# Directions for this task:
Whatever lies between the line that holds "LINE3 pin DO: D10 -> D12" and the final line of the records below, both included, should be repeated exactly; leave out the pictures and add nothing.

# Extracted information:
————————
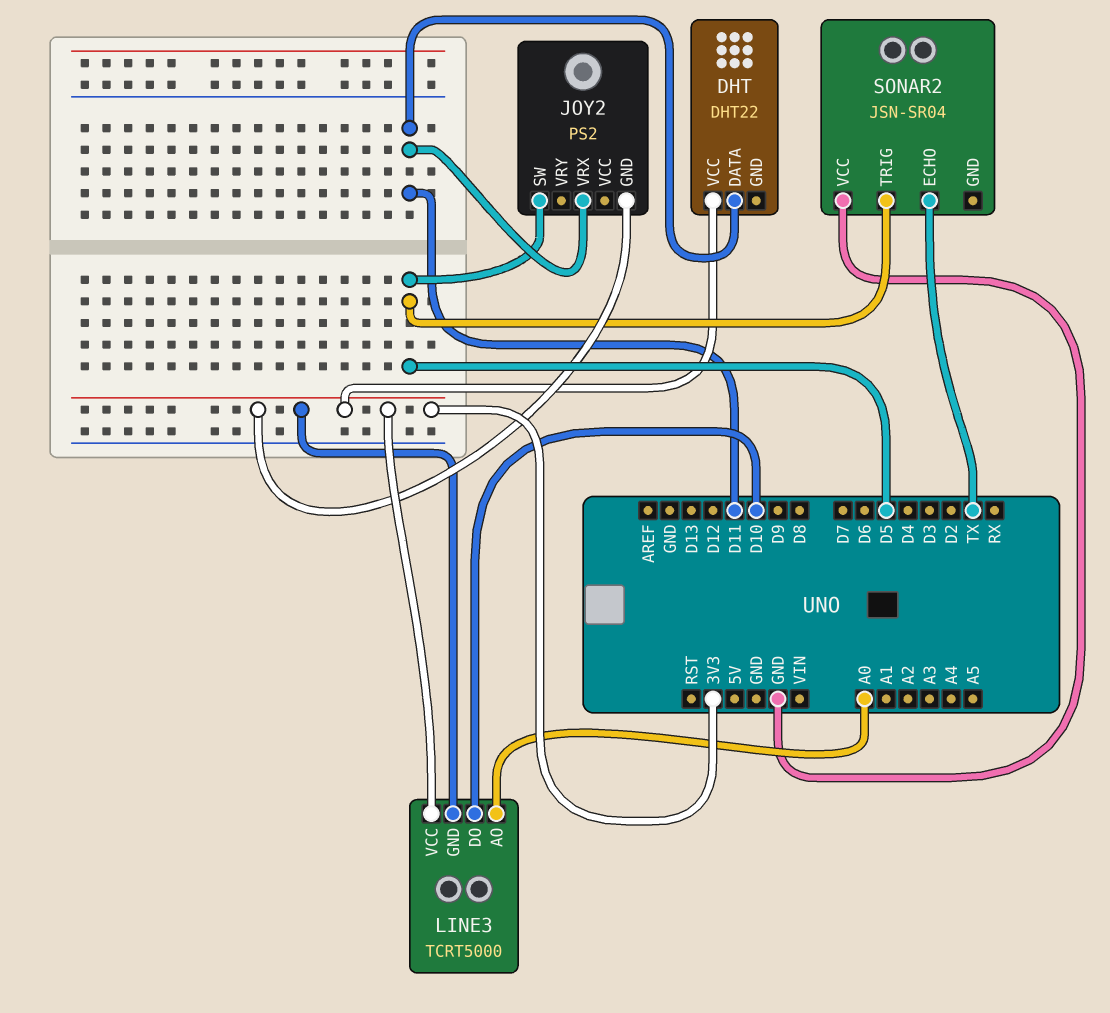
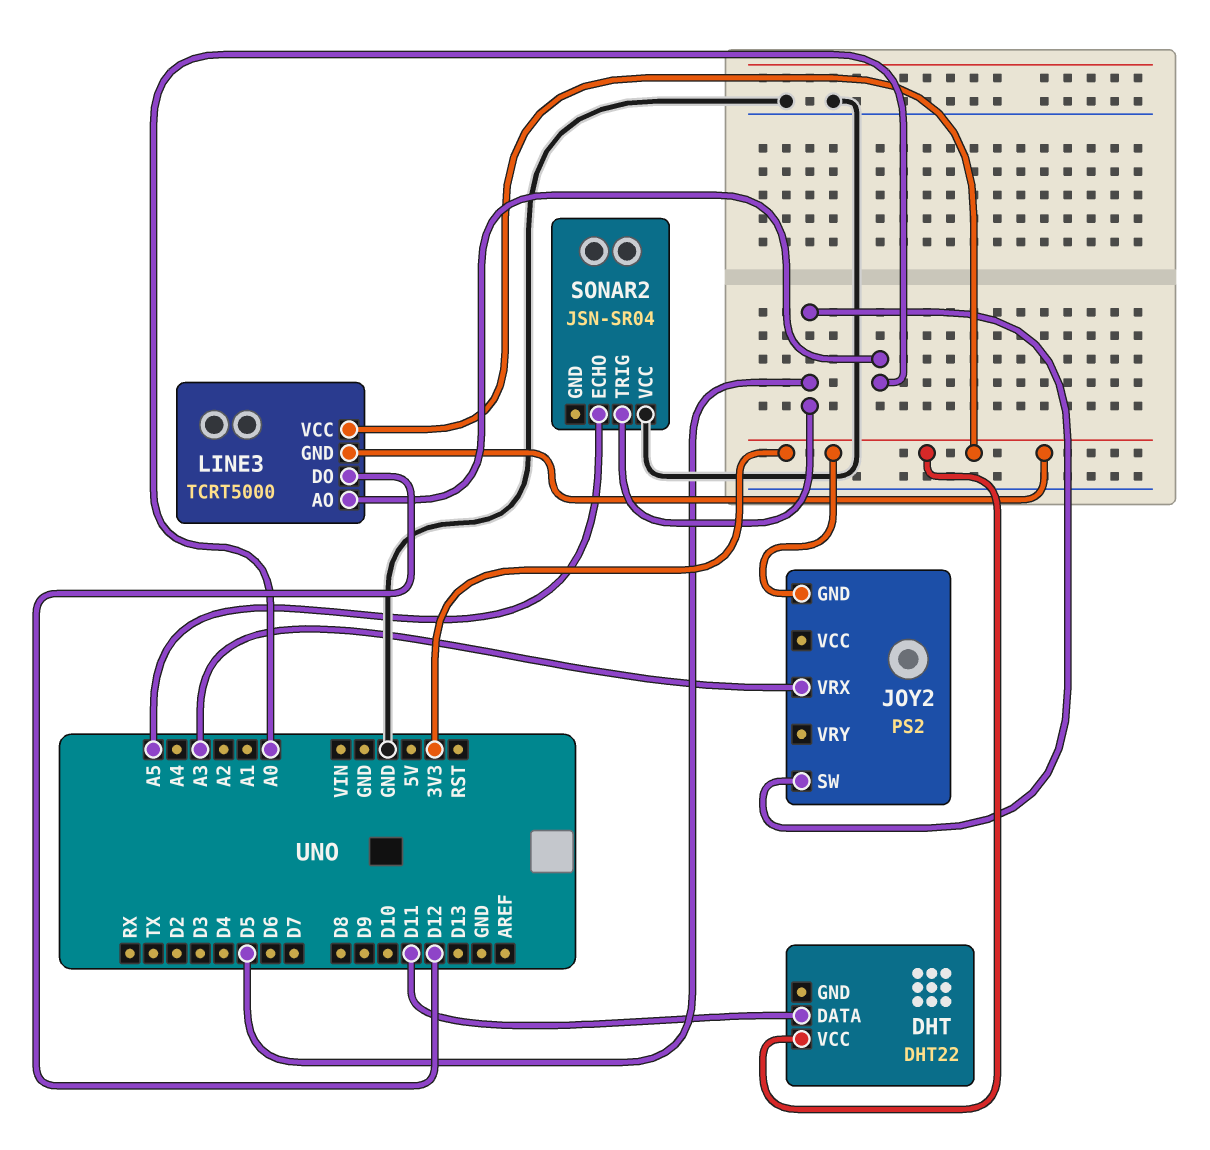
JOY2 pin VRX: D11 -> A3
LINE3 pin DO: D10 -> D12
SONAR2 pin ECHO: TX -> A5

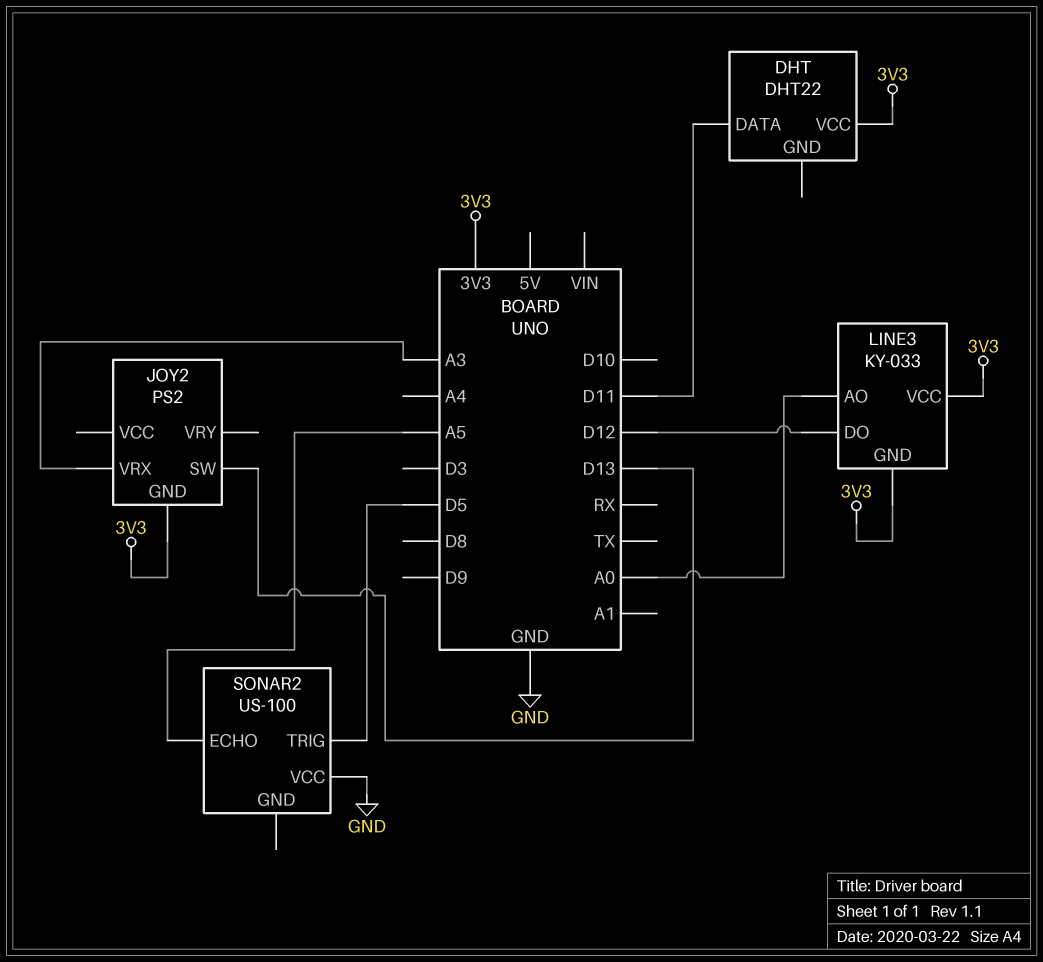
JOY2 pin SW: D5 -> D13
LINE3: TCRT5000 -> KY-033
SONAR2: JSN-SR04 -> US-100

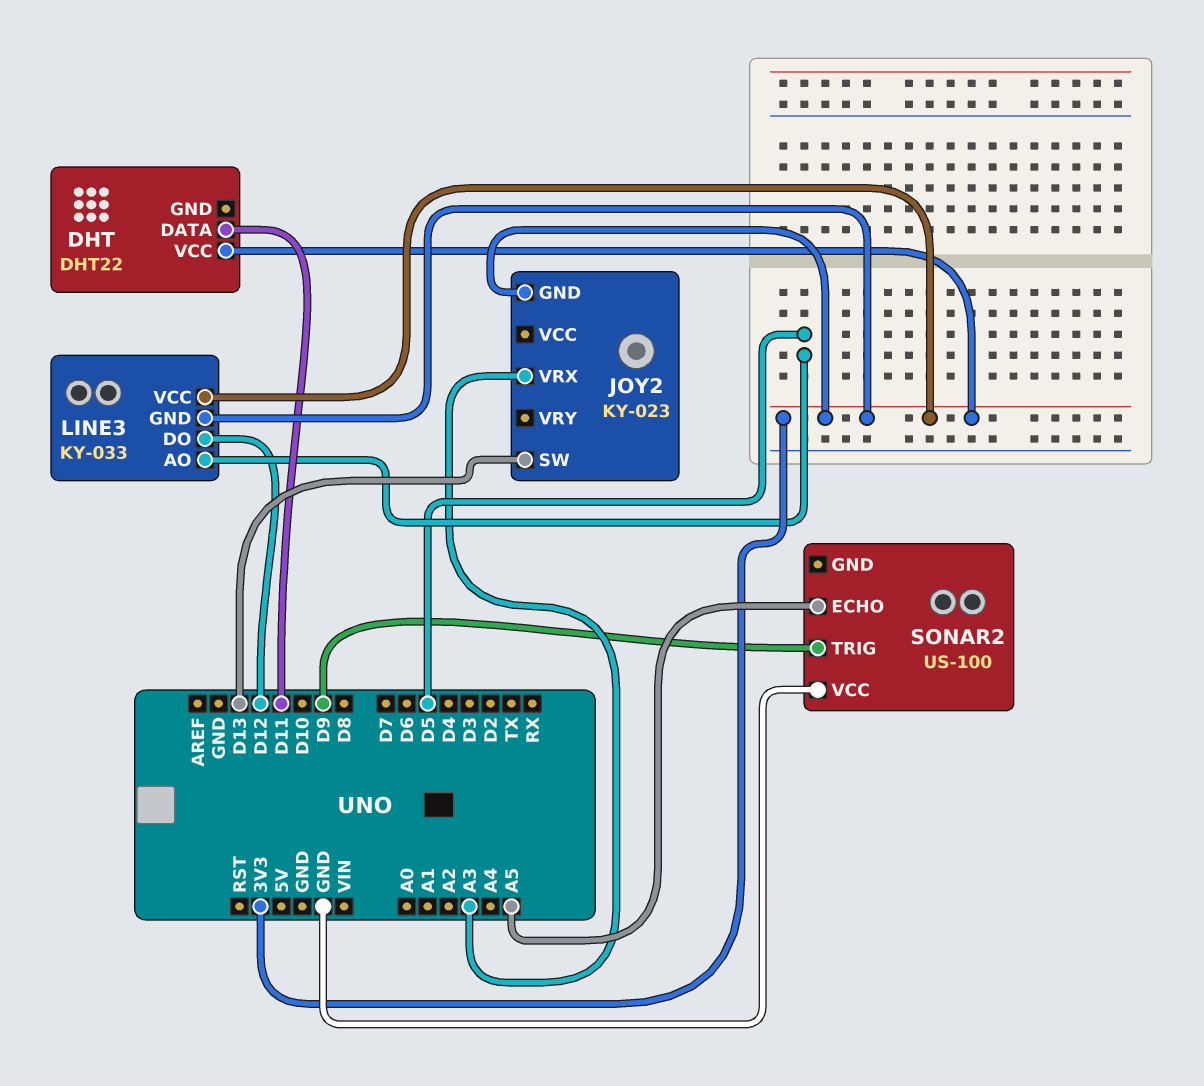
JOY2: PS2 -> KY-023
LINE3 pin AO: A0 -> D5
SONAR2 pin TRIG: D5 -> D9

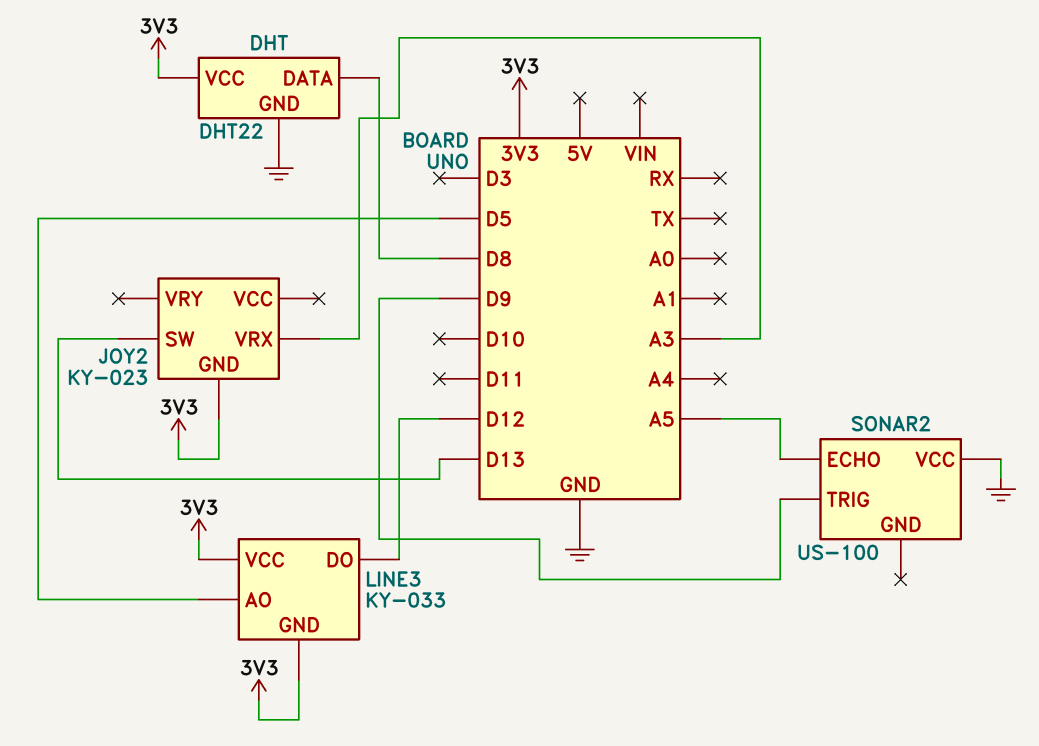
DHT pin DATA: D11 -> D8
DHT pin GND: none -> GND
————————
# Task answer:
LINE3 pin DO: D10 -> D12
SONAR2 pin ECHO: TX -> A5

JOY2 pin SW: D5 -> D13
LINE3: TCRT5000 -> KY-033
SONAR2: JSN-SR04 -> US-100

JOY2: PS2 -> KY-023
LINE3 pin AO: A0 -> D5
SONAR2 pin TRIG: D5 -> D9

DHT pin DATA: D11 -> D8
DHT pin GND: none -> GND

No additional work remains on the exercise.